─── Dataset section

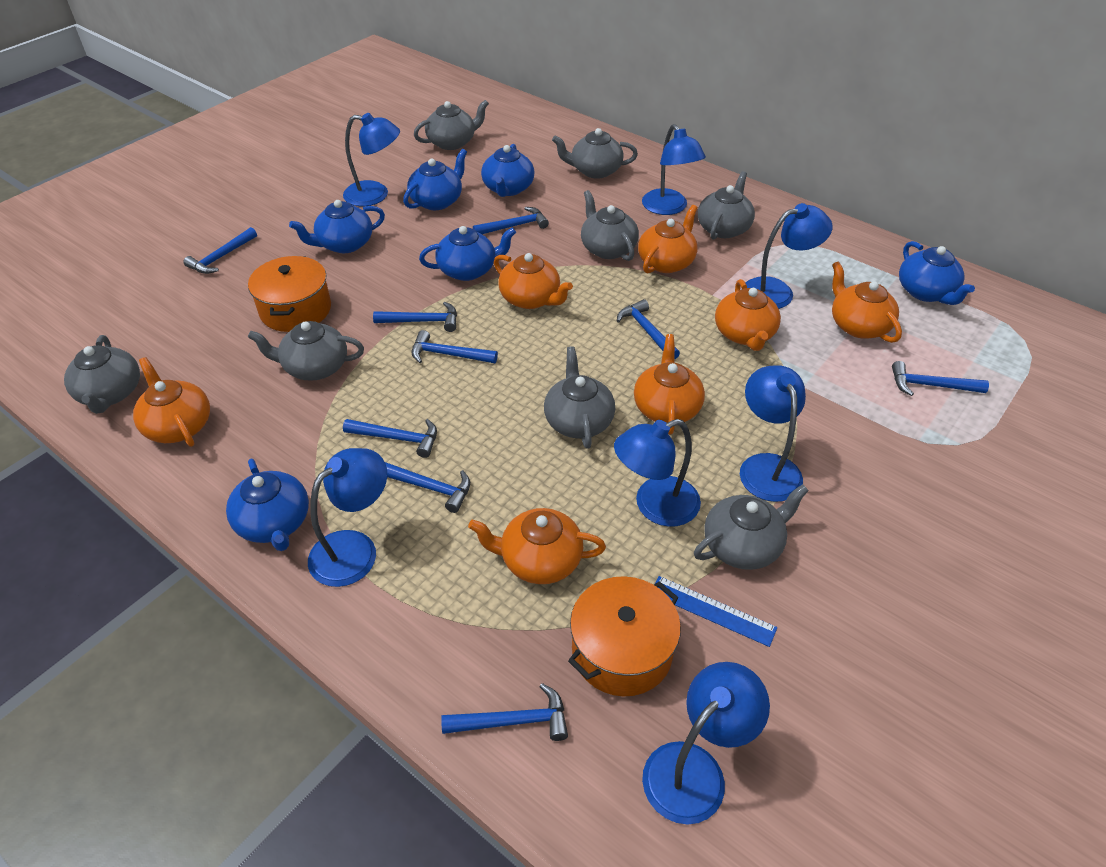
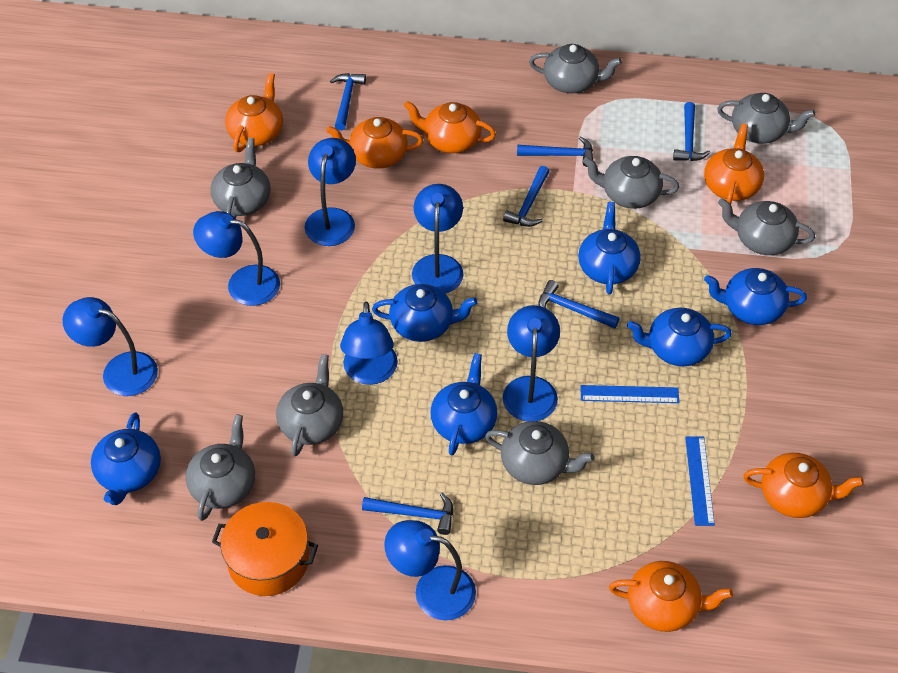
blue hammer: 9 -> 6
blue ruler: 1 -> 2
orange pot: 2 -> 1
orange teapot: 7 -> 6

──────

→ Task requirements
Each line of the listing above should be retyped exactly, with no pictures.

→ Exercise solution
blue hammer: 9 -> 6
blue ruler: 1 -> 2
orange pot: 2 -> 1
orange teapot: 7 -> 6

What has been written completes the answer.